Don't include pictures. Quote the lines below from the first through the line that contains "moved,cutting board (grey),(474".

DATA SHOWN START

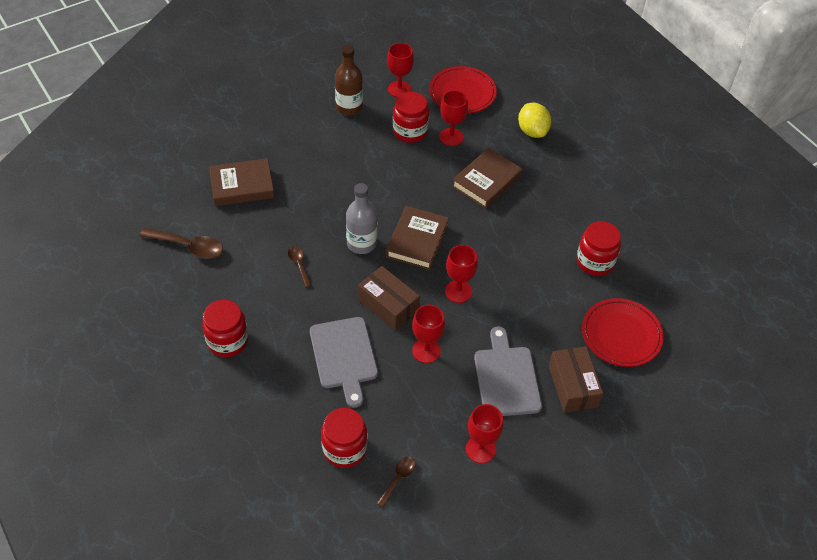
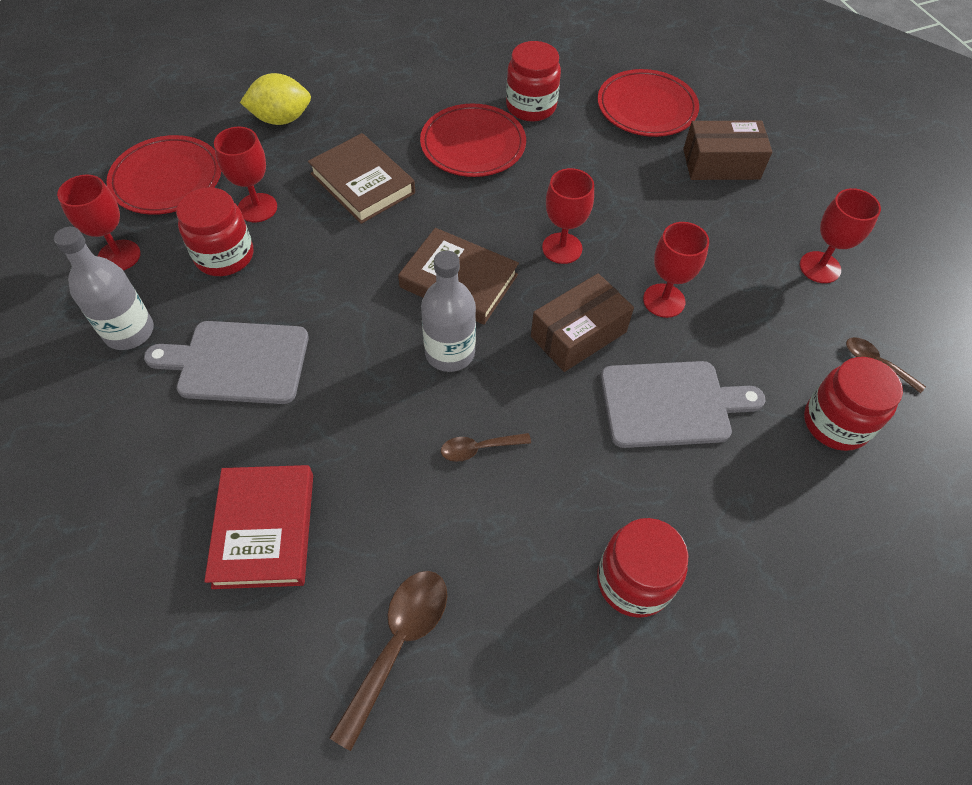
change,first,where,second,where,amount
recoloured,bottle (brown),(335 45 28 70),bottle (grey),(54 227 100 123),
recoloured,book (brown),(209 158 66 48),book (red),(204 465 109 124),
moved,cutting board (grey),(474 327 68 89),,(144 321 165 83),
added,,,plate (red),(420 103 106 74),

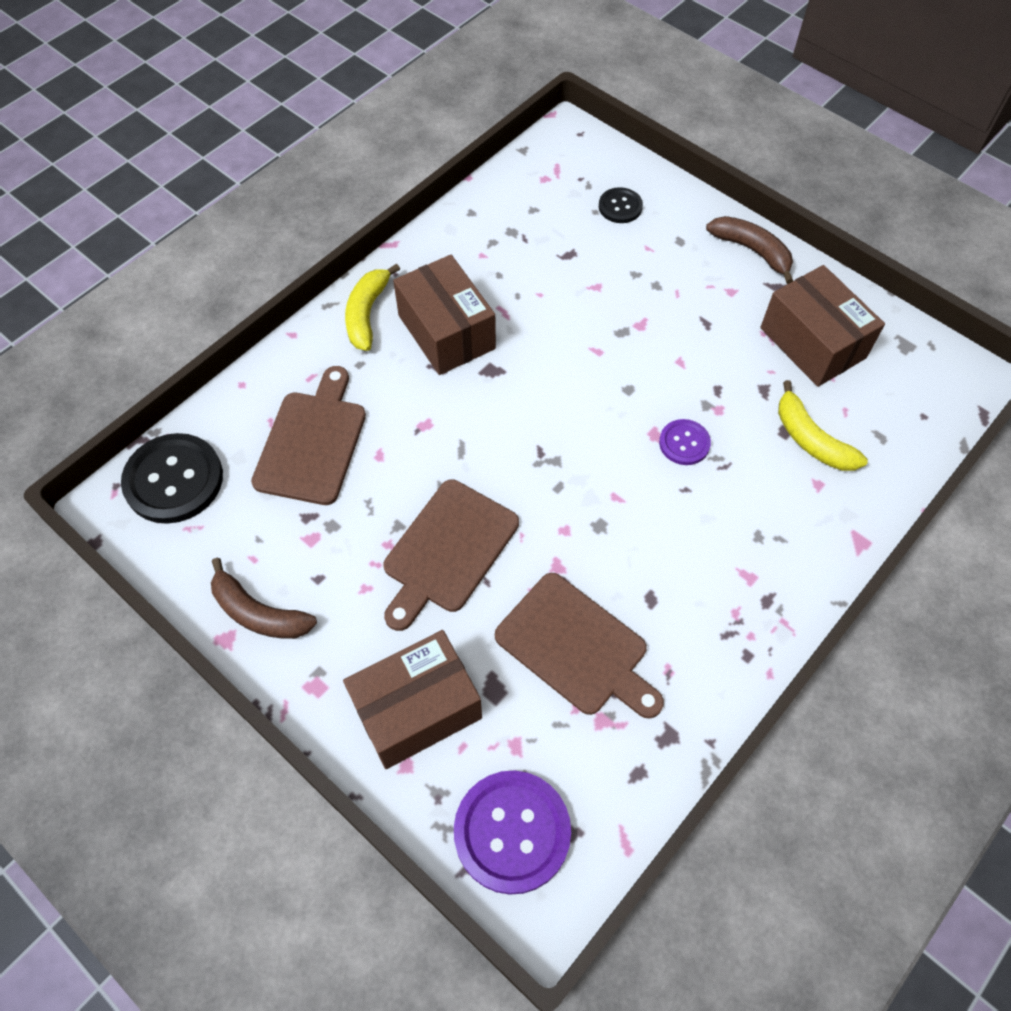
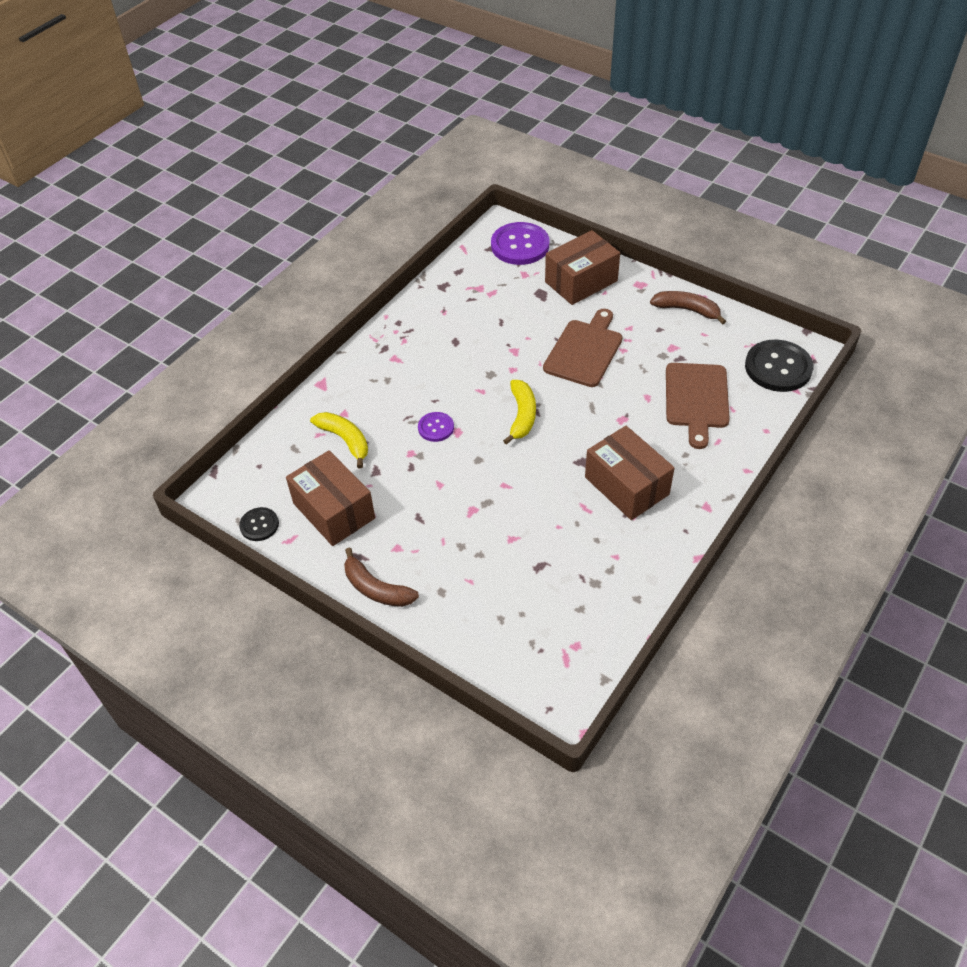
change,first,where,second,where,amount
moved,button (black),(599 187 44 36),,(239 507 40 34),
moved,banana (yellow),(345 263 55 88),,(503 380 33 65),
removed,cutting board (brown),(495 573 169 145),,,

DATA SHOWN END

■ **RESPONSE**
change,first,where,second,where,amount
recoloured,bottle (brown),(335 45 28 70),bottle (grey),(54 227 100 123),
recoloured,book (brown),(209 158 66 48),book (red),(204 465 109 124),
moved,cutting board (grey),(474 327 68 89),,(144 321 165 83),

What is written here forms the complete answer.